[Object tracking records]
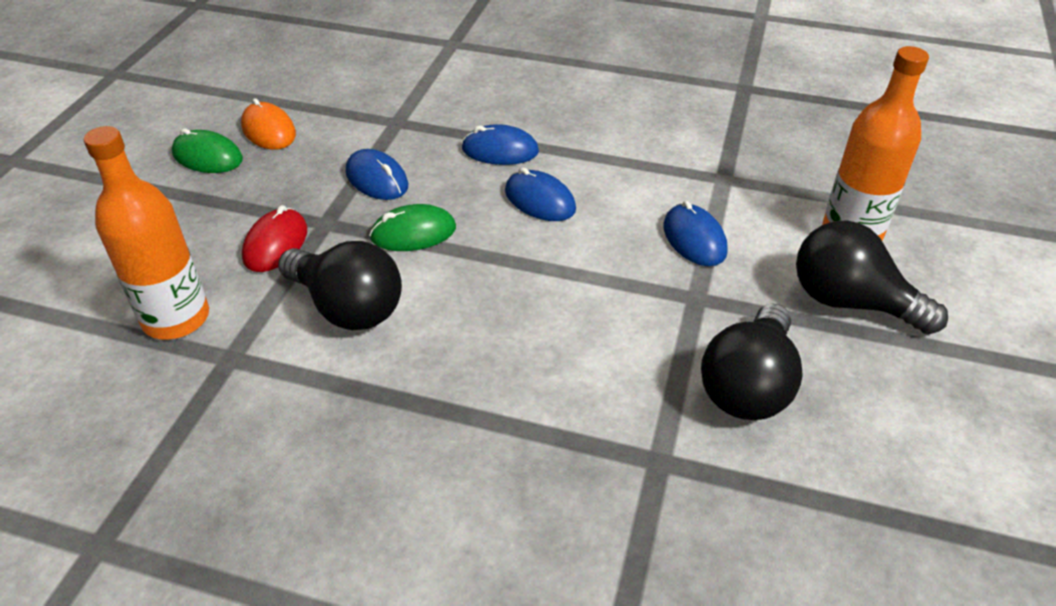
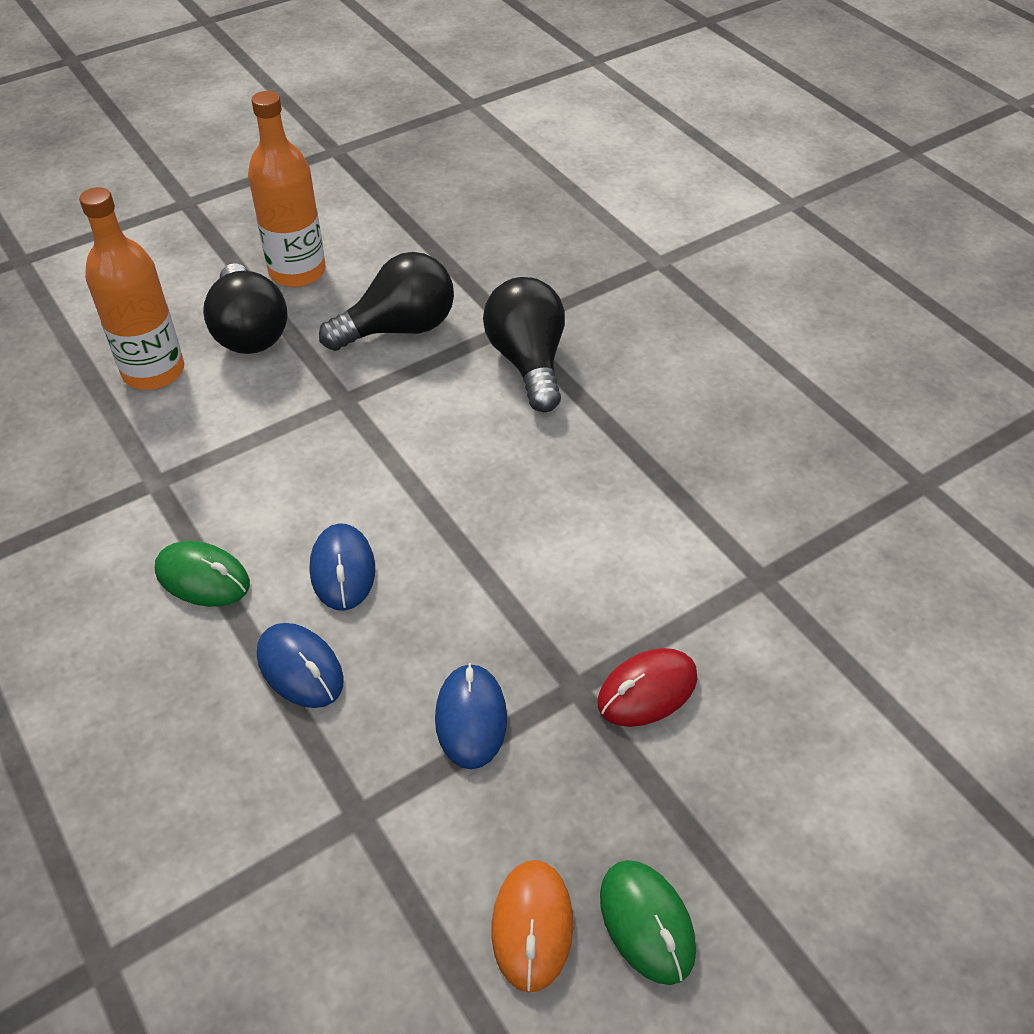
camera: 140 degrees left, 5 degrees up
(176, 318) = (795, 654): orange bottle -> orange bottle (297, 272)
(347, 307) = (627, 564): black light bulb -> black light bulb (528, 362)
(413, 233) = (499, 611): green mouse -> green mouse (203, 578)
(694, 239) = (273, 443): blue mouse -> none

Your objective. Each record should be given again exactly, with no picture carried over.

The completed task.
camera: 140 degrees left, 5 degrees up
(176, 318) = (795, 654): orange bottle -> orange bottle (297, 272)
(347, 307) = (627, 564): black light bulb -> black light bulb (528, 362)
(413, 233) = (499, 611): green mouse -> green mouse (203, 578)
(694, 239) = (273, 443): blue mouse -> none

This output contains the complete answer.